▶ GIVEN DATA:
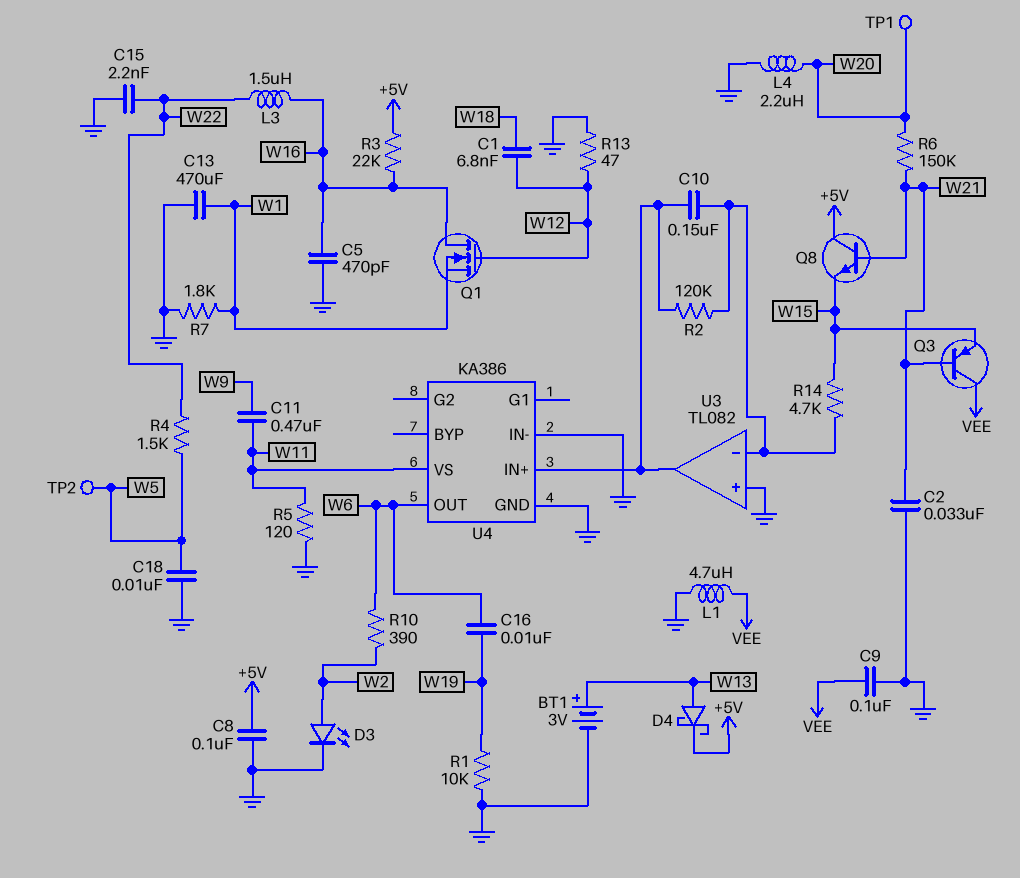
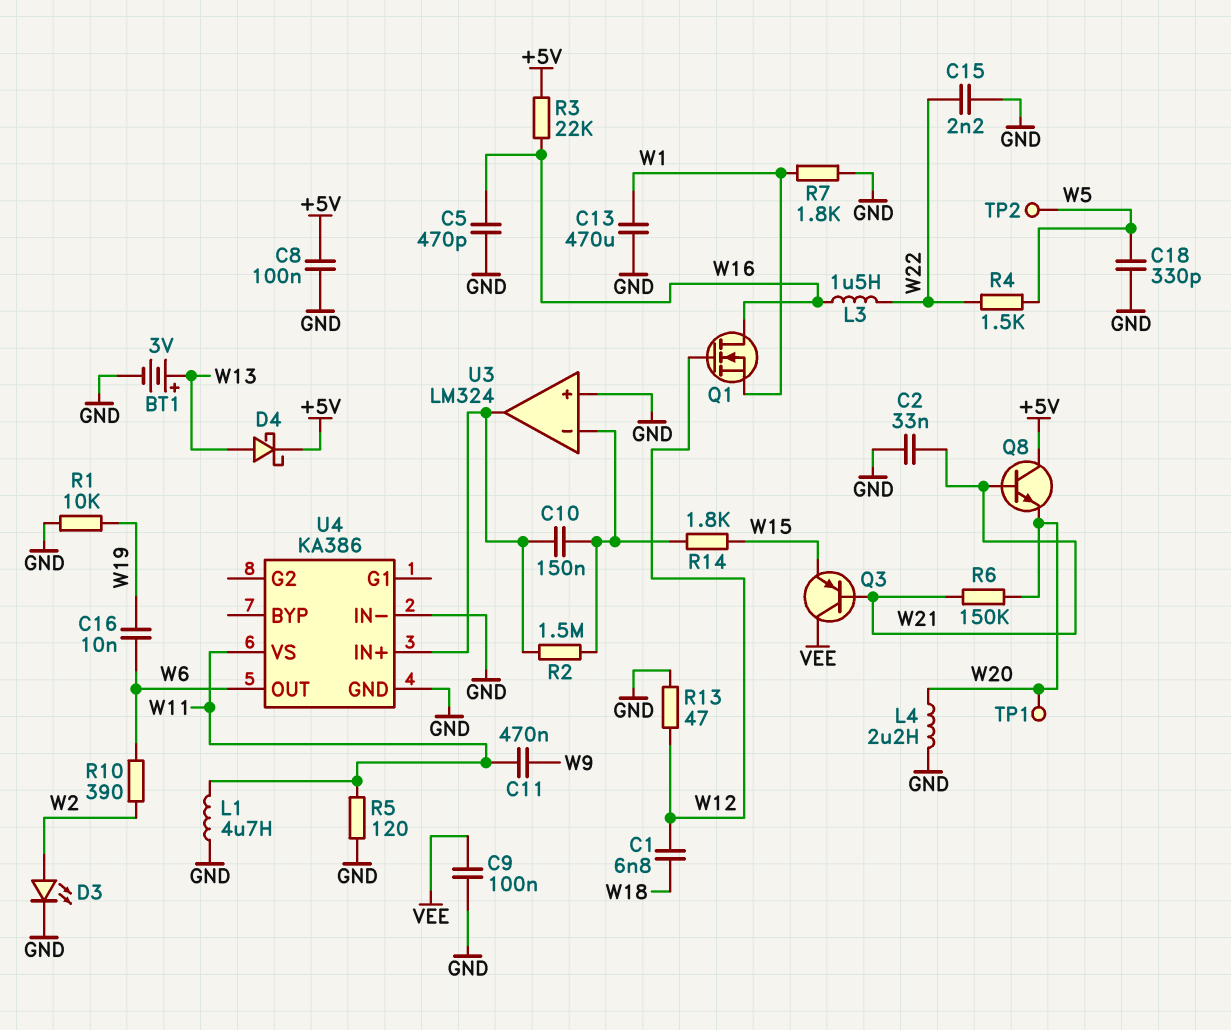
C18: 10nF (GND, W5) -> 330pF (GND, W5)
L1: 4.7uH (GND, VEE) -> 4.7uH (GND, W11)
Q8: NPN (B W21, C +5V, E W15) -> NPN (B W21, C +5V, E W20)
R2: 120k (U3/in-, U3/out) -> 1.5M (U3/in-, U3/out)
R14: 4.7k (U3/in-, W15) -> 1.8k (U3/in-, W15)
U3: TL082 -> LM324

▶ WORK ORDER:
Type out the entries again without a single change, and leave the pictures out.

▶ RESPONSE:
C18: 10nF (GND, W5) -> 330pF (GND, W5)
L1: 4.7uH (GND, VEE) -> 4.7uH (GND, W11)
Q8: NPN (B W21, C +5V, E W15) -> NPN (B W21, C +5V, E W20)
R2: 120k (U3/in-, U3/out) -> 1.5M (U3/in-, U3/out)
R14: 4.7k (U3/in-, W15) -> 1.8k (U3/in-, W15)
U3: TL082 -> LM324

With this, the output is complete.